How many lines in the data below include the word "none"? Respond with the number, nothing more.

◆ ◆ ◆ ◆

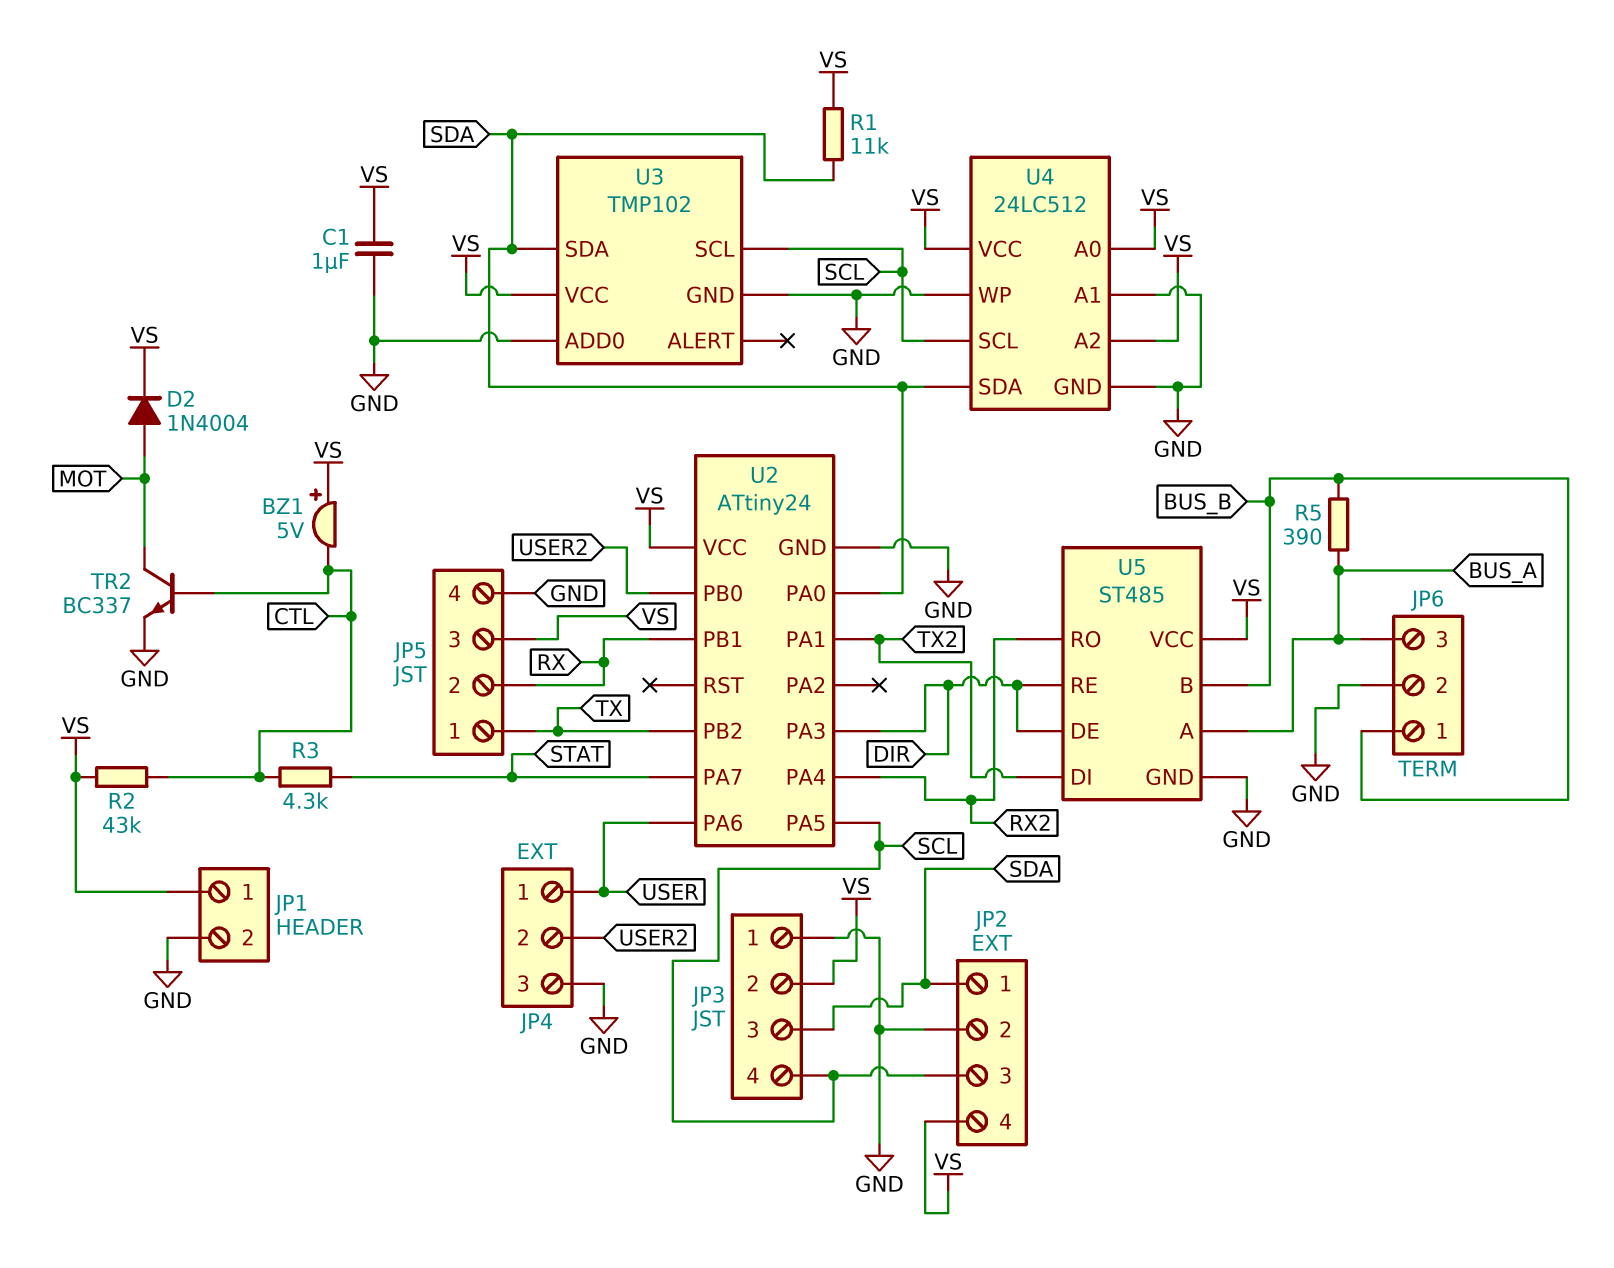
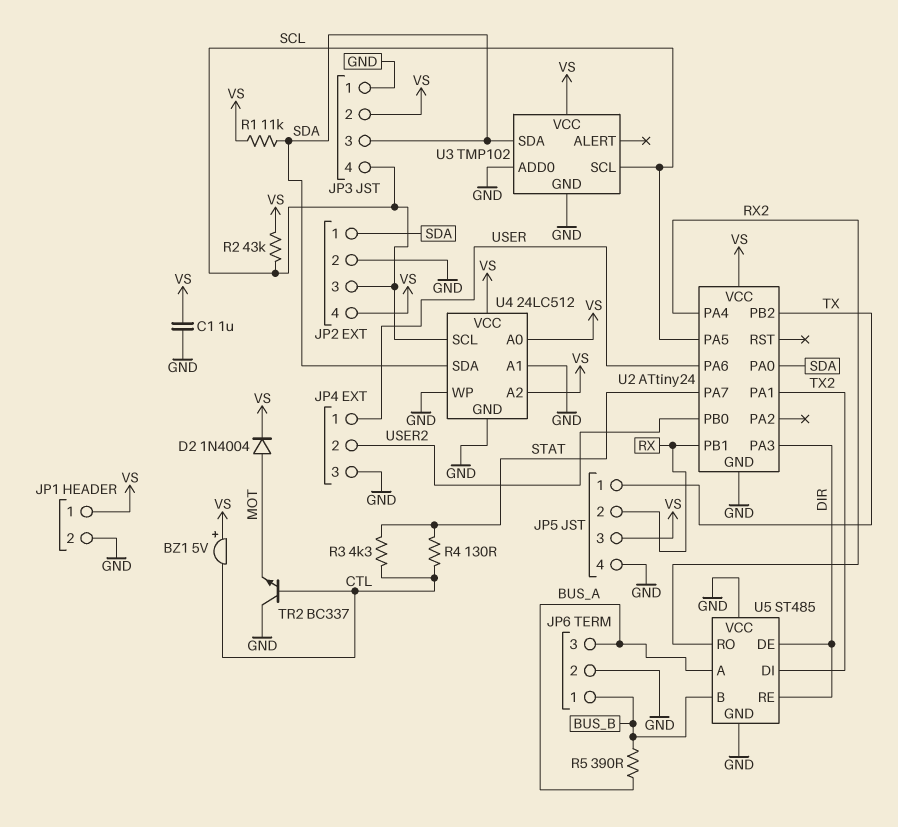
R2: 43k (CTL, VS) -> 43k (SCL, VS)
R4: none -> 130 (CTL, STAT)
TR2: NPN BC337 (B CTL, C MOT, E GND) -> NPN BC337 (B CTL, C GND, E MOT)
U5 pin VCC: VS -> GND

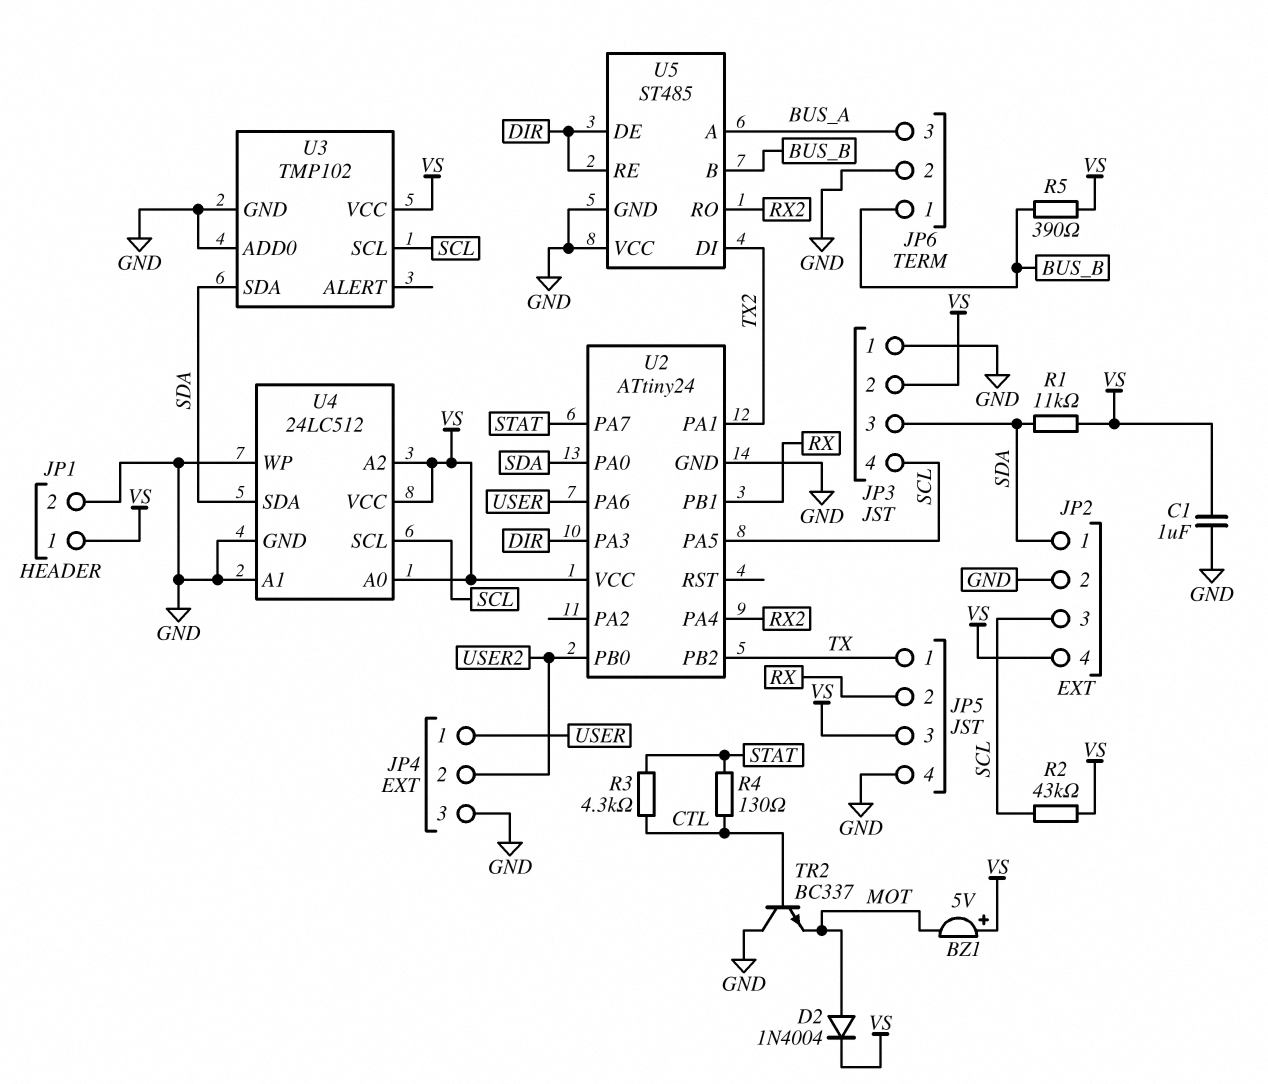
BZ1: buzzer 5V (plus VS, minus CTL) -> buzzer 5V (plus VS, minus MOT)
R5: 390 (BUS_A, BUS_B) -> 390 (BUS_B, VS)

◆ ◆ ◆ ◆

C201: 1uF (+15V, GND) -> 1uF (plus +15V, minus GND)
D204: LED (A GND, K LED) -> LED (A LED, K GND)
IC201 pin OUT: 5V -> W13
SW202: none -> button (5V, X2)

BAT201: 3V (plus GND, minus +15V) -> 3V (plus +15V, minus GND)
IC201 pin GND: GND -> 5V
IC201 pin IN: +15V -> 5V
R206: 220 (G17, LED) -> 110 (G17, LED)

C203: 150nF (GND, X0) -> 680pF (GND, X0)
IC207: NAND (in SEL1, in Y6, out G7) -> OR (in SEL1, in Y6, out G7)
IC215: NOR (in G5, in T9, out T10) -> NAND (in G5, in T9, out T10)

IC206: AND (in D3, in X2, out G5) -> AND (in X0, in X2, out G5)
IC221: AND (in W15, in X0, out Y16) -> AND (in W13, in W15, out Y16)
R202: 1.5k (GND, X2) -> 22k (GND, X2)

◆ ◆ ◆ ◆

> **Exercise output**
2